### Assigned task
Please copy out every line of the data word for word.

Items listed in a dataset:
======

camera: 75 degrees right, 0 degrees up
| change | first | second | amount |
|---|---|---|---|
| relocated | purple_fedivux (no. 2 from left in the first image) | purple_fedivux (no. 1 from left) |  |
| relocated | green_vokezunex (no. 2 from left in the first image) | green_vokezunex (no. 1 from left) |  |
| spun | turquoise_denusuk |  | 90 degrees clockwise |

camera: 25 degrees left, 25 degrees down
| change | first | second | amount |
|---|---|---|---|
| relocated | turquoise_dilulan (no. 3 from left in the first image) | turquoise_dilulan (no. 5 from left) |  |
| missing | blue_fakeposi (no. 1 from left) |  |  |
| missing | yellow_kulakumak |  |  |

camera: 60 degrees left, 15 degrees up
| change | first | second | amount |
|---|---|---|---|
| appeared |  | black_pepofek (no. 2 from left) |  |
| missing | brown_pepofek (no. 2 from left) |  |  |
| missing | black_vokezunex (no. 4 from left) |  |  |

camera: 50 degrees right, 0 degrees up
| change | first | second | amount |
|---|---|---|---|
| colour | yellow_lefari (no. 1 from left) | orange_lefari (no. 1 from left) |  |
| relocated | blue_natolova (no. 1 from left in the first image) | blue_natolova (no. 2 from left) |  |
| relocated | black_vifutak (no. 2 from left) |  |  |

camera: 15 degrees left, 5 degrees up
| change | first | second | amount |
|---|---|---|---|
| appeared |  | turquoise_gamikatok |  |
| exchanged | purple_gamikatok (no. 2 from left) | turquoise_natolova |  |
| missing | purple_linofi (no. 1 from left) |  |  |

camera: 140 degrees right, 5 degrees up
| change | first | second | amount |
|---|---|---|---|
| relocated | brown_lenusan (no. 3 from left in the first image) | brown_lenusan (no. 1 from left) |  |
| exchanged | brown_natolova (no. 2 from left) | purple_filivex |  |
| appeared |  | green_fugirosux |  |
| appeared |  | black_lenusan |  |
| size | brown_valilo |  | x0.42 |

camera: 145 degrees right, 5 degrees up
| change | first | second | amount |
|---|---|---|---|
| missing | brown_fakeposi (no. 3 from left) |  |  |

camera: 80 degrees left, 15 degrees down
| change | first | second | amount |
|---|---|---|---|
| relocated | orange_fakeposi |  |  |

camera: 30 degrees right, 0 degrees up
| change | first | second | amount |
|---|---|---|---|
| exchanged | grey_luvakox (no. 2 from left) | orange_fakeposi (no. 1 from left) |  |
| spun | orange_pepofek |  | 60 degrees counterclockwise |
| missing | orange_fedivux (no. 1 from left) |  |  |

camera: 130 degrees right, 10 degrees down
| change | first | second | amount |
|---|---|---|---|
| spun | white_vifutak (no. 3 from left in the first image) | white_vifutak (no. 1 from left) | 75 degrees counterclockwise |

======

### Solved problem
camera: 75 degrees right, 0 degrees up
| change | first | second | amount |
|---|---|---|---|
| relocated | purple_fedivux (no. 2 from left in the first image) | purple_fedivux (no. 1 from left) |  |
| relocated | green_vokezunex (no. 2 from left in the first image) | green_vokezunex (no. 1 from left) |  |
| spun | turquoise_denusuk |  | 90 degrees clockwise |

camera: 25 degrees left, 25 degrees down
| change | first | second | amount |
|---|---|---|---|
| relocated | turquoise_dilulan (no. 3 from left in the first image) | turquoise_dilulan (no. 5 from left) |  |
| missing | blue_fakeposi (no. 1 from left) |  |  |
| missing | yellow_kulakumak |  |  |

camera: 60 degrees left, 15 degrees up
| change | first | second | amount |
|---|---|---|---|
| appeared |  | black_pepofek (no. 2 from left) |  |
| missing | brown_pepofek (no. 2 from left) |  |  |
| missing | black_vokezunex (no. 4 from left) |  |  |

camera: 50 degrees right, 0 degrees up
| change | first | second | amount |
|---|---|---|---|
| colour | yellow_lefari (no. 1 from left) | orange_lefari (no. 1 from left) |  |
| relocated | blue_natolova (no. 1 from left in the first image) | blue_natolova (no. 2 from left) |  |
| relocated | black_vifutak (no. 2 from left) |  |  |

camera: 15 degrees left, 5 degrees up
| change | first | second | amount |
|---|---|---|---|
| appeared |  | turquoise_gamikatok |  |
| exchanged | purple_gamikatok (no. 2 from left) | turquoise_natolova |  |
| missing | purple_linofi (no. 1 from left) |  |  |

camera: 140 degrees right, 5 degrees up
| change | first | second | amount |
|---|---|---|---|
| relocated | brown_lenusan (no. 3 from left in the first image) | brown_lenusan (no. 1 from left) |  |
| exchanged | brown_natolova (no. 2 from left) | purple_filivex |  |
| appeared |  | green_fugirosux |  |
| appeared |  | black_lenusan |  |
| size | brown_valilo |  | x0.42 |

camera: 145 degrees right, 5 degrees up
| change | first | second | amount |
|---|---|---|---|
| missing | brown_fakeposi (no. 3 from left) |  |  |

camera: 80 degrees left, 15 degrees down
| change | first | second | amount |
|---|---|---|---|
| relocated | orange_fakeposi |  |  |

camera: 30 degrees right, 0 degrees up
| change | first | second | amount |
|---|---|---|---|
| exchanged | grey_luvakox (no. 2 from left) | orange_fakeposi (no. 1 from left) |  |
| spun | orange_pepofek |  | 60 degrees counterclockwise |
| missing | orange_fedivux (no. 1 from left) |  |  |

camera: 130 degrees right, 10 degrees down
| change | first | second | amount |
|---|---|---|---|
| spun | white_vifutak (no. 3 from left in the first image) | white_vifutak (no. 1 from left) | 75 degrees counterclockwise |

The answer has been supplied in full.